Your instructions -> Here is the task for the records below: repeat exactly the lines from the one with "Q102: none -> NPN (B N3, C N6, E GND)" to the one with "TP1: test point (FAN) -> test point (XI)", both included, and nothing else.

***** Available records *****

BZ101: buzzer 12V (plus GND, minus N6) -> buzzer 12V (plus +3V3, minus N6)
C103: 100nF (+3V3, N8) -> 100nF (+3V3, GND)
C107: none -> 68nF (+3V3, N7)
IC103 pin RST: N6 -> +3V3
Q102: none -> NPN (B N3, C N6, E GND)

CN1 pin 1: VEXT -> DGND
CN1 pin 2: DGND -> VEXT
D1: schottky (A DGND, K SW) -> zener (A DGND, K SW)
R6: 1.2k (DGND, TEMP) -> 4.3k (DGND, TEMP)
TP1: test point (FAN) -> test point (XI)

*****
***** Available records *****

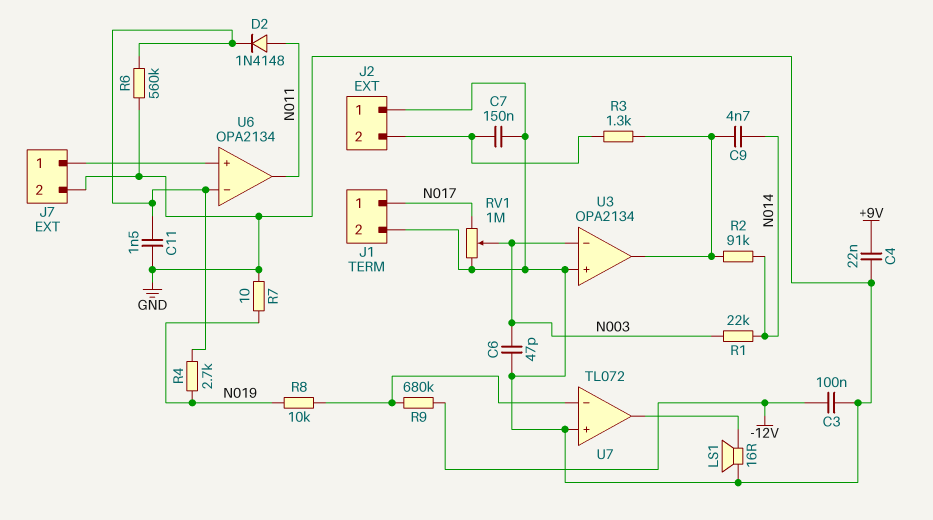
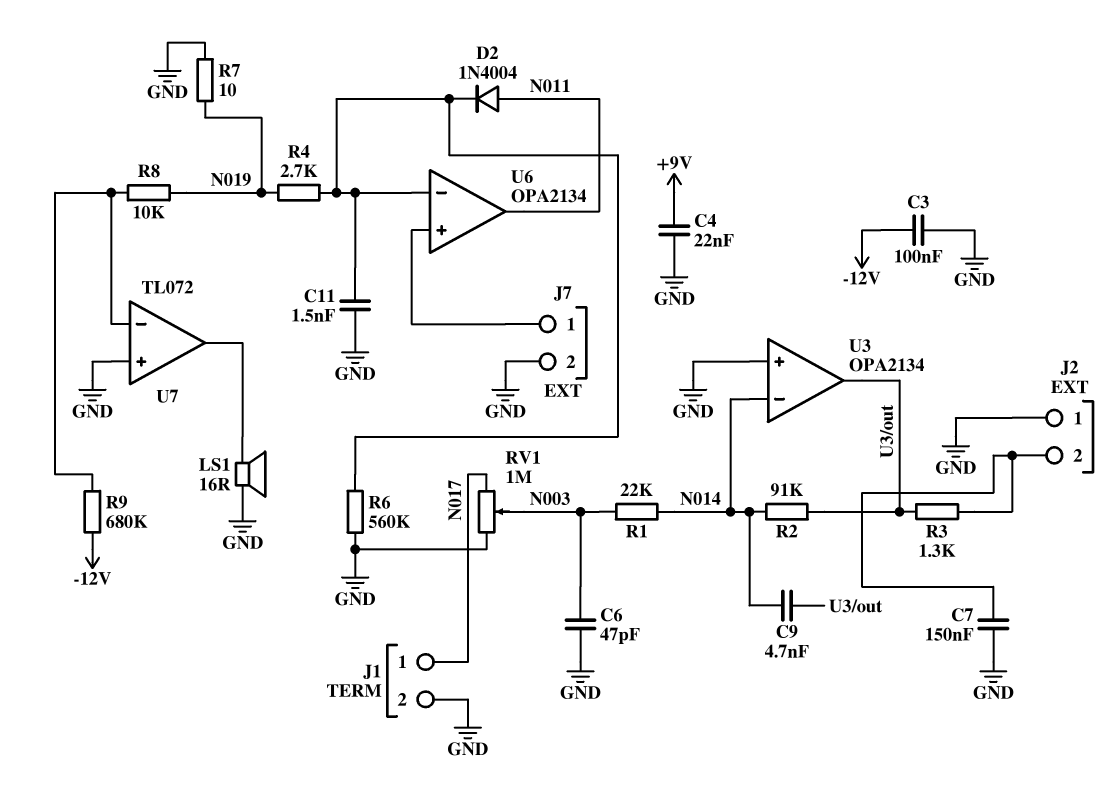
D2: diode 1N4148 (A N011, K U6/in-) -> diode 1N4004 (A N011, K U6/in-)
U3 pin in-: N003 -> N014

*****
***** Available records *****

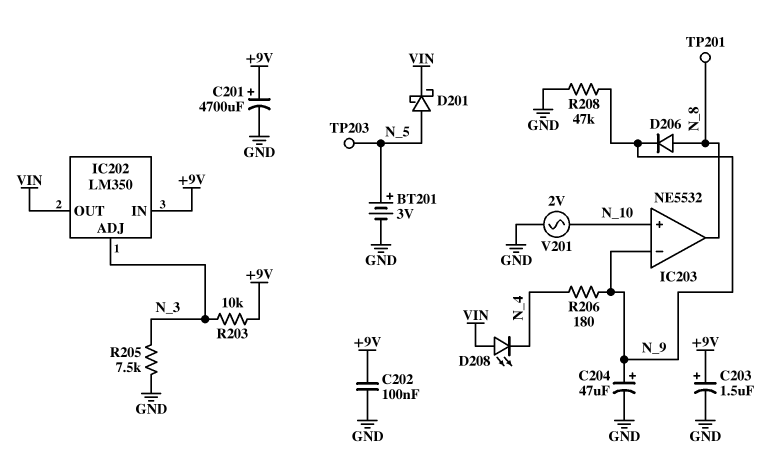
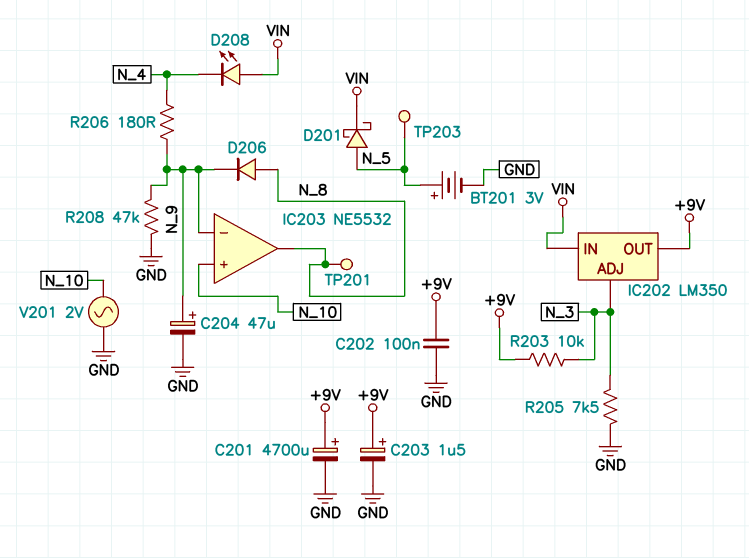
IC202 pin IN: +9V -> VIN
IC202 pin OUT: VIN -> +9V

*****

Solved problem ->
Q102: none -> NPN (B N3, C N6, E GND)

CN1 pin 1: VEXT -> DGND
CN1 pin 2: DGND -> VEXT
D1: schottky (A DGND, K SW) -> zener (A DGND, K SW)
R6: 1.2k (DGND, TEMP) -> 4.3k (DGND, TEMP)
TP1: test point (FAN) -> test point (XI)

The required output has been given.